→ TASK TO CARRY OUT
What is needed here is an exact repetition of the records below, beginning at the line that has "(448, 140) = (493, 428): green" and stopping after the line that has "(954, 507) = (870, 605): turquoise".

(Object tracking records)
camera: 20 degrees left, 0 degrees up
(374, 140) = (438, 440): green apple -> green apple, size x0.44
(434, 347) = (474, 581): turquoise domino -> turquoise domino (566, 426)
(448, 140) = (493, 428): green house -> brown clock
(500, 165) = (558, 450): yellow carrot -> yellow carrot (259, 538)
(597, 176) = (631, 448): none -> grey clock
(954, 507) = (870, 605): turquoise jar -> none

--

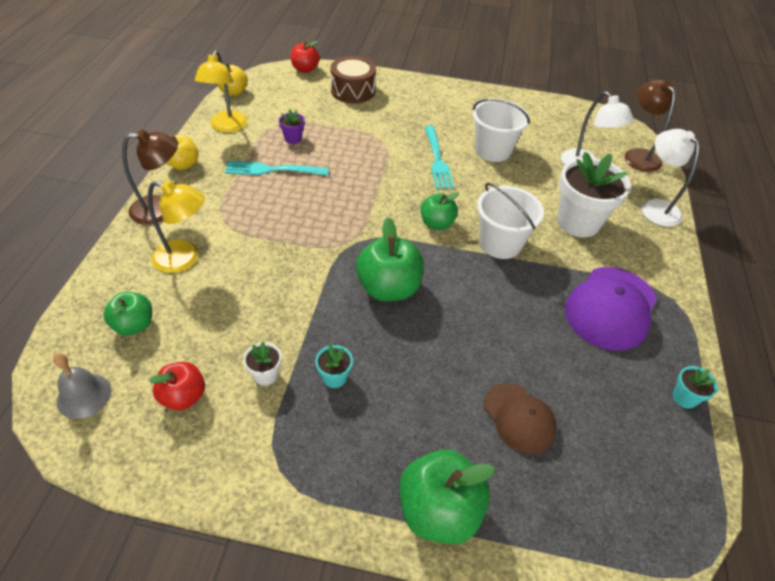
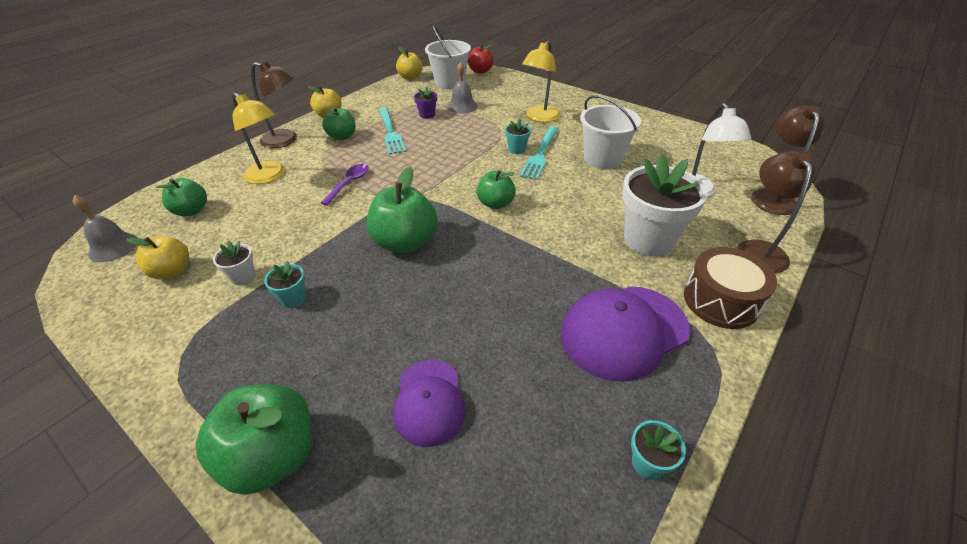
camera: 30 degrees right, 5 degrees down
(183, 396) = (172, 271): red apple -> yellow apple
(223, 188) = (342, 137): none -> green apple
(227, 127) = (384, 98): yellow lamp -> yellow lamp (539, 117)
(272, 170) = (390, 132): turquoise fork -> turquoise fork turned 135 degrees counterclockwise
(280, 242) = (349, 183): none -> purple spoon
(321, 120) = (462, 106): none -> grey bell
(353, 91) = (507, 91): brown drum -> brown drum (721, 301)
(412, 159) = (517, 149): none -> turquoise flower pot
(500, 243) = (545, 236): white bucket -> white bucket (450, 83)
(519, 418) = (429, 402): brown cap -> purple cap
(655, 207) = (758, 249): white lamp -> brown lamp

→ SOLUTION TO THIS EXERCISE
(448, 140) = (493, 428): green house -> brown clock
(500, 165) = (558, 450): yellow carrot -> yellow carrot (259, 538)
(597, 176) = (631, 448): none -> grey clock
(954, 507) = (870, 605): turquoise jar -> none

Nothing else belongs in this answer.